Data items

/---

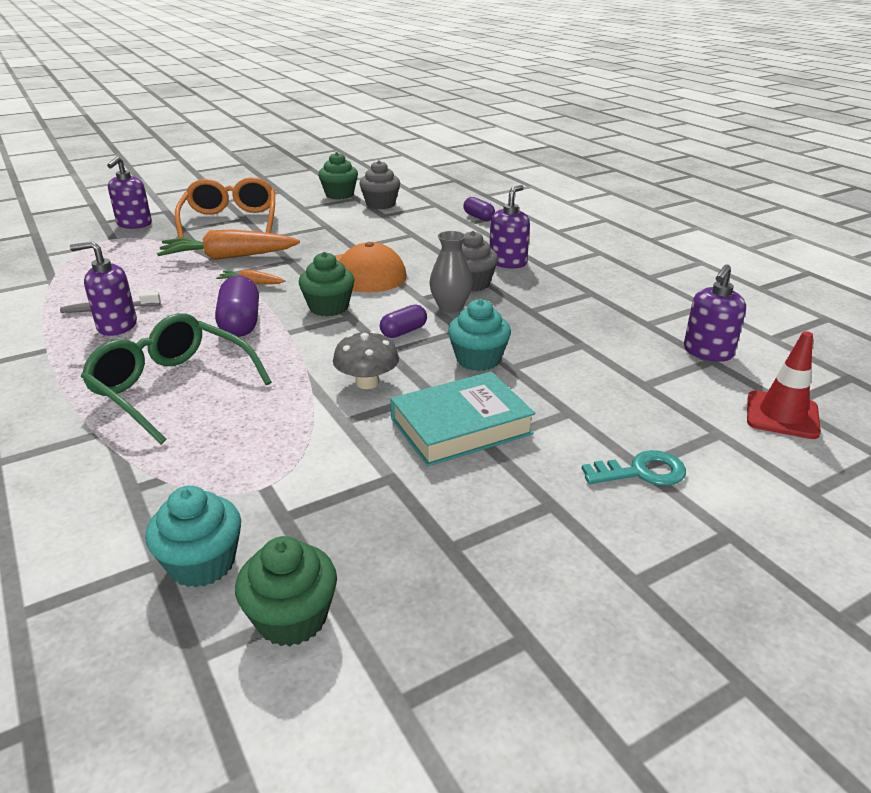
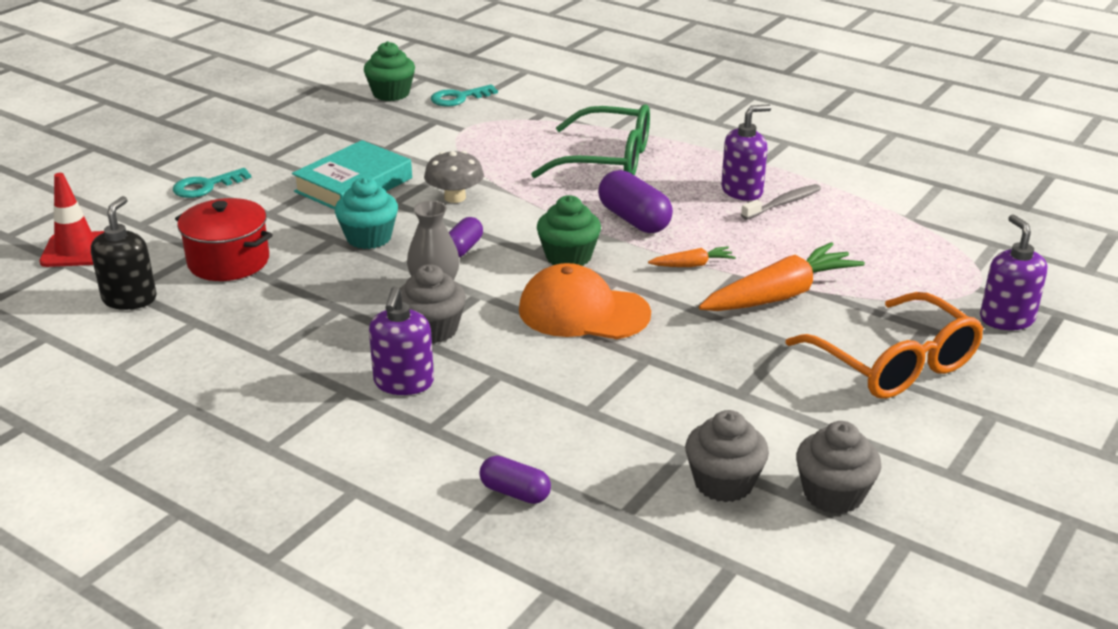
camera: 155 degrees right, 0 degrees up
(202, 563) = (458, 98): turquoise cupcake -> turquoise key
(339, 195) = (833, 494): green cupcake -> grey cupcake
(617, 366) = (228, 261): none -> red pot
(708, 352) = (130, 299): purple soap dispenser -> black soap dispenser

\---

** Task prompt **
Your response should consist solely of the lines from the one containing "(339, 195) = (833, 494): green" to the end of the entries, both ends included, exactly as they appear.

** Your solution **
(339, 195) = (833, 494): green cupcake -> grey cupcake
(617, 366) = (228, 261): none -> red pot
(708, 352) = (130, 299): purple soap dispenser -> black soap dispenser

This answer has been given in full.